---------- DATA FOR THIS TASK ----------

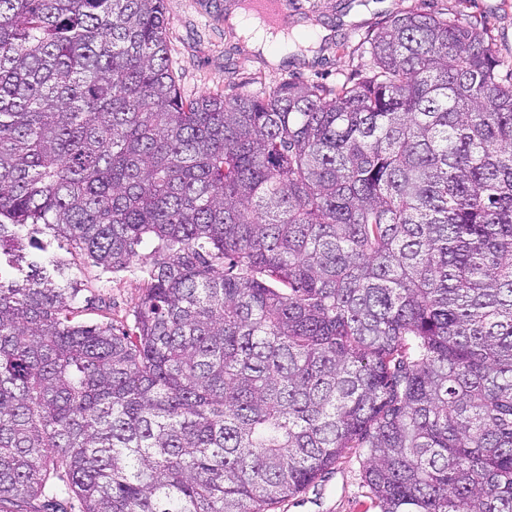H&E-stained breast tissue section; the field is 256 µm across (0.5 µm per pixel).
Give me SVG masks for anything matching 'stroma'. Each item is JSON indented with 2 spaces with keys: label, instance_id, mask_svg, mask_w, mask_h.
I'll return each instance as SVG.
<instances>
[{
  "label": "stroma",
  "instance_id": "35a3bbf8",
  "mask_svg": "<svg viewBox=\"0 0 512 512\" xmlns=\"http://www.w3.org/2000/svg\"><path fill=\"white\" fill-rule=\"evenodd\" d=\"M425 12L483 24L493 47L512 67V0H288L282 14L289 27L328 30L313 58L288 52L279 65L267 64L232 24L242 0H165L170 59L181 94L189 99L216 92L258 94L288 79L343 84L370 63L366 38L398 13ZM79 288L80 321L132 326L145 282L138 268L112 274L79 258L68 271ZM364 455L351 449L332 469L273 512H378L363 478Z\"/></svg>",
  "mask_w": 512,
  "mask_h": 512
}]
</instances>
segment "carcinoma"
I'll return each mask as SVG.
<instances>
[{"instance_id": "cac0c4a2", "label": "carcinoma", "mask_w": 512, "mask_h": 512, "mask_svg": "<svg viewBox=\"0 0 512 512\" xmlns=\"http://www.w3.org/2000/svg\"><path fill=\"white\" fill-rule=\"evenodd\" d=\"M164 0H0V262L142 265L131 329L0 276V512H512V70L420 9L367 75L184 98ZM153 245L142 255L138 247ZM364 455L352 448L332 469L297 496L280 502L272 512H378L363 478Z\"/></svg>"}]
</instances>
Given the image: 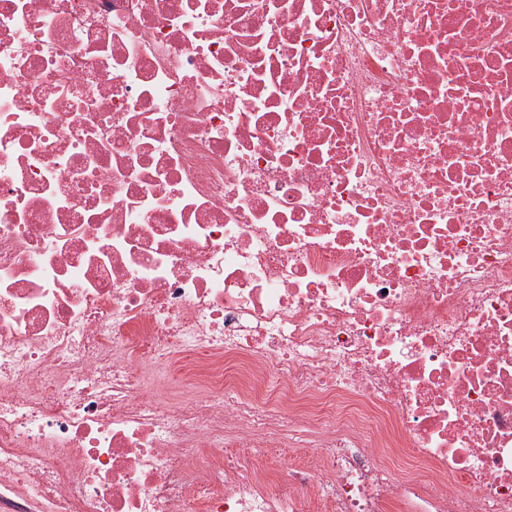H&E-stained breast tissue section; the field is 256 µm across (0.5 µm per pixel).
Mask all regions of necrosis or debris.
Masks as SVG:
<instances>
[{"instance_id":"1","label":"necrosis or debris","mask_w":512,"mask_h":512,"mask_svg":"<svg viewBox=\"0 0 512 512\" xmlns=\"http://www.w3.org/2000/svg\"><path fill=\"white\" fill-rule=\"evenodd\" d=\"M0 512H512V0H0Z\"/></svg>"}]
</instances>
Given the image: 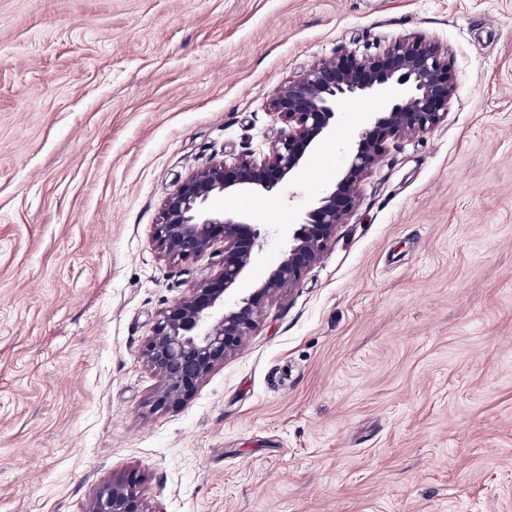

----------

Write out only the lines from the line containing "Mask all regions of necrosis or debris." through the end of the material above, both end lines included. Pictures are not written out.

### RESULT OF THE TASK
Mask all regions of necrosis or debris.
Masks as SVG:
<instances>
[{"instance_id":"1","label":"necrosis or debris","mask_w":512,"mask_h":512,"mask_svg":"<svg viewBox=\"0 0 512 512\" xmlns=\"http://www.w3.org/2000/svg\"><path fill=\"white\" fill-rule=\"evenodd\" d=\"M0 512H512V0H0Z\"/></svg>"}]
</instances>
Given the image: 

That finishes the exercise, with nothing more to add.